## [What is expected]
Pick out every line of the listing below that contains the string "shortInstrumentName", matching case exactly, and copy each such line in full.

## [Entries provided]

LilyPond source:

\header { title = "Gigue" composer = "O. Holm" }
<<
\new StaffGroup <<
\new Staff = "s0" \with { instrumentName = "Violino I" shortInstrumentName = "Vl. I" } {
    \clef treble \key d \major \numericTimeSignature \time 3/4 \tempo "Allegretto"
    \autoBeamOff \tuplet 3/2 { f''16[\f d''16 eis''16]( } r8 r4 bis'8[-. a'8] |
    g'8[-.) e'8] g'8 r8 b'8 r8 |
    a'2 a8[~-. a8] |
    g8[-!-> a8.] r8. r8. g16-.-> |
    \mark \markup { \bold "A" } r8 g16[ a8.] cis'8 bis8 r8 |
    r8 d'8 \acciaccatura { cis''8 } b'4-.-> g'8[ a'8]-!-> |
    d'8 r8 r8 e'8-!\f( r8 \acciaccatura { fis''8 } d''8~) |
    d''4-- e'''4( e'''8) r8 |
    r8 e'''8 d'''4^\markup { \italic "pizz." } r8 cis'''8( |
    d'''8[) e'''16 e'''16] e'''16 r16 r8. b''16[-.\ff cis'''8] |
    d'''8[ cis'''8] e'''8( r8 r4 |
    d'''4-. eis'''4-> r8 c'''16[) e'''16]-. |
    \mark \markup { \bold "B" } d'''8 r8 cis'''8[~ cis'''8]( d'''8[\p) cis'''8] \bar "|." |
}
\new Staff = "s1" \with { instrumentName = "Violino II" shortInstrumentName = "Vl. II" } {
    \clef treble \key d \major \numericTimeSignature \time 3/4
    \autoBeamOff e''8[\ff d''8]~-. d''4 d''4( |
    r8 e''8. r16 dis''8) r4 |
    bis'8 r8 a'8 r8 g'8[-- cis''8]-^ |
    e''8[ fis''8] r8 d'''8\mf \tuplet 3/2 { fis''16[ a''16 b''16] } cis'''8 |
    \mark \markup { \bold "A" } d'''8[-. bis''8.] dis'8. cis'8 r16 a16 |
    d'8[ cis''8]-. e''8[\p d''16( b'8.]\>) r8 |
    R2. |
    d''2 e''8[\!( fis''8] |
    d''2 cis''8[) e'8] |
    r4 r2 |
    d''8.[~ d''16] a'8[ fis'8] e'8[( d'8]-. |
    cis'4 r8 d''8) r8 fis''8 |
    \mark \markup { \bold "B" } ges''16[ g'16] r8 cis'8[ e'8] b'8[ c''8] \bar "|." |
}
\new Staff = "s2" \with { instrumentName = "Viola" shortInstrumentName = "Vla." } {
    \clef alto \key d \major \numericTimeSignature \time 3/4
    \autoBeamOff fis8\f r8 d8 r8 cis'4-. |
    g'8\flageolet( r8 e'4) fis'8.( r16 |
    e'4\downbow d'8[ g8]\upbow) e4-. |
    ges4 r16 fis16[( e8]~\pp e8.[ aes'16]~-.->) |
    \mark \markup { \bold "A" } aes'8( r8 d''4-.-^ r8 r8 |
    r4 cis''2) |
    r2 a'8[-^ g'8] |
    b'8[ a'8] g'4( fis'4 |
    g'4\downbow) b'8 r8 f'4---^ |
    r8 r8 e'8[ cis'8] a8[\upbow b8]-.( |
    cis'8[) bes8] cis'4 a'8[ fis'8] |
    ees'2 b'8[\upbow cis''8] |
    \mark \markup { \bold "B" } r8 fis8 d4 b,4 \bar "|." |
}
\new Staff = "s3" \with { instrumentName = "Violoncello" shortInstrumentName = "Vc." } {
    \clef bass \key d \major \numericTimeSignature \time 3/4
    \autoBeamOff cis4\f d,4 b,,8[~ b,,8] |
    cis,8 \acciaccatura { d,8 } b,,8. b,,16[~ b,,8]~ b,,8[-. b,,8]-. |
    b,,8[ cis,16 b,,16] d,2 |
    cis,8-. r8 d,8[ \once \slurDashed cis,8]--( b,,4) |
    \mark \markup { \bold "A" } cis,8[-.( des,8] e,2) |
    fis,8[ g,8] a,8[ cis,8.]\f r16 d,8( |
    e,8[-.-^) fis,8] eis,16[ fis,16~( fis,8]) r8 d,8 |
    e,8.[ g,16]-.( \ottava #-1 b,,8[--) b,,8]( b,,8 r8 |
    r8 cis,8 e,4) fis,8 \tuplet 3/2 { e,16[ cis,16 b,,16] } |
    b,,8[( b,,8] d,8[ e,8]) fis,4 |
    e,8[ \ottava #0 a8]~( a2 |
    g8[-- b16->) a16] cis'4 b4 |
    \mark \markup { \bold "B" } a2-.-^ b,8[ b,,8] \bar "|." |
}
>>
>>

## [The response]
\new Staff = "s0" \with { instrumentName = "Violino I" shortInstrumentName = "Vl. I" } {
\new Staff = "s1" \with { instrumentName = "Violino II" shortInstrumentName = "Vl. II" } {
\new Staff = "s2" \with { instrumentName = "Viola" shortInstrumentName = "Vla." } {
\new Staff = "s3" \with { instrumentName = "Violoncello" shortInstrumentName = "Vc." } {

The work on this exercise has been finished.